Assignment: Retype the entries below without any change.

══ Record set ══

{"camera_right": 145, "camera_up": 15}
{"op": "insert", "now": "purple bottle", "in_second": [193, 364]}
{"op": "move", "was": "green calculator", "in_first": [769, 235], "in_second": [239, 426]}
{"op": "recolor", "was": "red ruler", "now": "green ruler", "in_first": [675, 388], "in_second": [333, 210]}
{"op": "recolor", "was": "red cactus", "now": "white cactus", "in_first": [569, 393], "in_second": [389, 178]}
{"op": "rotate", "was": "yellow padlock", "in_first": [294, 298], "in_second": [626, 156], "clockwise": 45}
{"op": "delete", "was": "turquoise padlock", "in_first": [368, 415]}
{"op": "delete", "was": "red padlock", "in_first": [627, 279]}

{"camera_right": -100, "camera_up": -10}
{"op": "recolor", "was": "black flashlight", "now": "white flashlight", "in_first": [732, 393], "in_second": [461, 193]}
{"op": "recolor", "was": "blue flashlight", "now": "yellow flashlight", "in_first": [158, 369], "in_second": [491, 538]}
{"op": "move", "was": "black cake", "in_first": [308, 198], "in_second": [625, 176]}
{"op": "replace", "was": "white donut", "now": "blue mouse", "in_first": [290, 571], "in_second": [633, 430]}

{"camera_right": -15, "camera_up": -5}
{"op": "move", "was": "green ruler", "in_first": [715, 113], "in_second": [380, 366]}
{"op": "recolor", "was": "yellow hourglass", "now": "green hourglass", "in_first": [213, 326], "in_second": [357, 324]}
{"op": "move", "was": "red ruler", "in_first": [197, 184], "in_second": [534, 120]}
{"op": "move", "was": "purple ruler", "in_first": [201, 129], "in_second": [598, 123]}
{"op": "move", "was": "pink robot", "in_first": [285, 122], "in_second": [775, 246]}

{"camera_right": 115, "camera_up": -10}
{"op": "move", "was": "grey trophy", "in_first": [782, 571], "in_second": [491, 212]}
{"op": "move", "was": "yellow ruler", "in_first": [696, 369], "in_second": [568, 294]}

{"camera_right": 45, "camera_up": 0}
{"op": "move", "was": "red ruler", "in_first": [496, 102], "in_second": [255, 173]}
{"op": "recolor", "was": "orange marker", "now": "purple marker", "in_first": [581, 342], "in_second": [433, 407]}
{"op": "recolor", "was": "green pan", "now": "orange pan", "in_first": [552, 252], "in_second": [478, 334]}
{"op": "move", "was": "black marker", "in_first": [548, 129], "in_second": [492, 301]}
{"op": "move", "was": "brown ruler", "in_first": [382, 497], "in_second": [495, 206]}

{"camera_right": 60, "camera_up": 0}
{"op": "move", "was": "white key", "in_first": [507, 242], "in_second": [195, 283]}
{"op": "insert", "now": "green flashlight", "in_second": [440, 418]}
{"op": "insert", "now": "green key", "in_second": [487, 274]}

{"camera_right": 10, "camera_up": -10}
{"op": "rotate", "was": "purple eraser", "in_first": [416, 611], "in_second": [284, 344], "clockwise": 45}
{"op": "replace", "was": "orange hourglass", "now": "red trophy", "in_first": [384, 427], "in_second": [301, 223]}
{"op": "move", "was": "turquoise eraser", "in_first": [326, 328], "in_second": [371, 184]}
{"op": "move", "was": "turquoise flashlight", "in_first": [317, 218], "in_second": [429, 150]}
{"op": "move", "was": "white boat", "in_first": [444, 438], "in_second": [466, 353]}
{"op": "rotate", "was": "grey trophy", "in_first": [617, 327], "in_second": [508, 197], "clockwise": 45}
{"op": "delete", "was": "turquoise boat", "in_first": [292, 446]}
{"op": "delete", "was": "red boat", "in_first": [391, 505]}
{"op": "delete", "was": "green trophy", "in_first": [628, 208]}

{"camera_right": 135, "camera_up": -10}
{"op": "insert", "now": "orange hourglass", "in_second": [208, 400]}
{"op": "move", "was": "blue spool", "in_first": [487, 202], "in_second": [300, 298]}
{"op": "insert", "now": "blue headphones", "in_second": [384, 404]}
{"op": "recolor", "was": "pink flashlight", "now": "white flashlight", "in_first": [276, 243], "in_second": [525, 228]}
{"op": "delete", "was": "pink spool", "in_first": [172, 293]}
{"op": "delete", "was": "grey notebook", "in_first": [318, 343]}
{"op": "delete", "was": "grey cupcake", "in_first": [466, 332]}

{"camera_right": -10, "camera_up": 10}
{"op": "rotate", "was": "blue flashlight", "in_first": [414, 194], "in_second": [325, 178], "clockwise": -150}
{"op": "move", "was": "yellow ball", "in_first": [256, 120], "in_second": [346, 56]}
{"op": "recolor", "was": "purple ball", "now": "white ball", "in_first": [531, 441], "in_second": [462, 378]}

═══

Response:
{"camera_right": 145, "camera_up": 15}
{"op": "insert", "now": "purple bottle", "in_second": [193, 364]}
{"op": "move", "was": "green calculator", "in_first": [769, 235], "in_second": [239, 426]}
{"op": "recolor", "was": "red ruler", "now": "green ruler", "in_first": [675, 388], "in_second": [333, 210]}
{"op": "recolor", "was": "red cactus", "now": "white cactus", "in_first": [569, 393], "in_second": [389, 178]}
{"op": "rotate", "was": "yellow padlock", "in_first": [294, 298], "in_second": [626, 156], "clockwise": 45}
{"op": "delete", "was": "turquoise padlock", "in_first": [368, 415]}
{"op": "delete", "was": "red padlock", "in_first": [627, 279]}

{"camera_right": -100, "camera_up": -10}
{"op": "recolor", "was": "black flashlight", "now": "white flashlight", "in_first": [732, 393], "in_second": [461, 193]}
{"op": "recolor", "was": "blue flashlight", "now": "yellow flashlight", "in_first": [158, 369], "in_second": [491, 538]}
{"op": "move", "was": "black cake", "in_first": [308, 198], "in_second": [625, 176]}
{"op": "replace", "was": "white donut", "now": "blue mouse", "in_first": [290, 571], "in_second": [633, 430]}

{"camera_right": -15, "camera_up": -5}
{"op": "move", "was": "green ruler", "in_first": [715, 113], "in_second": [380, 366]}
{"op": "recolor", "was": "yellow hourglass", "now": "green hourglass", "in_first": [213, 326], "in_second": [357, 324]}
{"op": "move", "was": "red ruler", "in_first": [197, 184], "in_second": [534, 120]}
{"op": "move", "was": "purple ruler", "in_first": [201, 129], "in_second": [598, 123]}
{"op": "move", "was": "pink robot", "in_first": [285, 122], "in_second": [775, 246]}

{"camera_right": 115, "camera_up": -10}
{"op": "move", "was": "grey trophy", "in_first": [782, 571], "in_second": [491, 212]}
{"op": "move", "was": "yellow ruler", "in_first": [696, 369], "in_second": [568, 294]}

{"camera_right": 45, "camera_up": 0}
{"op": "move", "was": "red ruler", "in_first": [496, 102], "in_second": [255, 173]}
{"op": "recolor", "was": "orange marker", "now": "purple marker", "in_first": [581, 342], "in_second": [433, 407]}
{"op": "recolor", "was": "green pan", "now": "orange pan", "in_first": [552, 252], "in_second": [478, 334]}
{"op": "move", "was": "black marker", "in_first": [548, 129], "in_second": [492, 301]}
{"op": "move", "was": "brown ruler", "in_first": [382, 497], "in_second": [495, 206]}

{"camera_right": 60, "camera_up": 0}
{"op": "move", "was": "white key", "in_first": [507, 242], "in_second": [195, 283]}
{"op": "insert", "now": "green flashlight", "in_second": [440, 418]}
{"op": "insert", "now": "green key", "in_second": [487, 274]}

{"camera_right": 10, "camera_up": -10}
{"op": "rotate", "was": "purple eraser", "in_first": [416, 611], "in_second": [284, 344], "clockwise": 45}
{"op": "replace", "was": "orange hourglass", "now": "red trophy", "in_first": [384, 427], "in_second": [301, 223]}
{"op": "move", "was": "turquoise eraser", "in_first": [326, 328], "in_second": [371, 184]}
{"op": "move", "was": "turquoise flashlight", "in_first": [317, 218], "in_second": [429, 150]}
{"op": "move", "was": "white boat", "in_first": [444, 438], "in_second": [466, 353]}
{"op": "rotate", "was": "grey trophy", "in_first": [617, 327], "in_second": [508, 197], "clockwise": 45}
{"op": "delete", "was": "turquoise boat", "in_first": [292, 446]}
{"op": "delete", "was": "red boat", "in_first": [391, 505]}
{"op": "delete", "was": "green trophy", "in_first": [628, 208]}

{"camera_right": 135, "camera_up": -10}
{"op": "insert", "now": "orange hourglass", "in_second": [208, 400]}
{"op": "move", "was": "blue spool", "in_first": [487, 202], "in_second": [300, 298]}
{"op": "insert", "now": "blue headphones", "in_second": [384, 404]}
{"op": "recolor", "was": "pink flashlight", "now": "white flashlight", "in_first": [276, 243], "in_second": [525, 228]}
{"op": "delete", "was": "pink spool", "in_first": [172, 293]}
{"op": "delete", "was": "grey notebook", "in_first": [318, 343]}
{"op": "delete", "was": "grey cupcake", "in_first": [466, 332]}

{"camera_right": -10, "camera_up": 10}
{"op": "rotate", "was": "blue flashlight", "in_first": [414, 194], "in_second": [325, 178], "clockwise": -150}
{"op": "move", "was": "yellow ball", "in_first": [256, 120], "in_second": [346, 56]}
{"op": "recolor", "was": "purple ball", "now": "white ball", "in_first": [531, 441], "in_second": [462, 378]}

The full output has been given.